_What is required_.
Only lines that contain the word "teapot" belong in the answer; copy them from the records below.

Supplied entries Start Marker

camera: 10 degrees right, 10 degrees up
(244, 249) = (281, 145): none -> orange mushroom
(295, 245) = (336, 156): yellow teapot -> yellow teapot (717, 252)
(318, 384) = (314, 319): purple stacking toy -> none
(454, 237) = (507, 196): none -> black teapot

Supplied entries End Marker

_Response to this task_.
(295, 245) = (336, 156): yellow teapot -> yellow teapot (717, 252)
(454, 237) = (507, 196): none -> black teapot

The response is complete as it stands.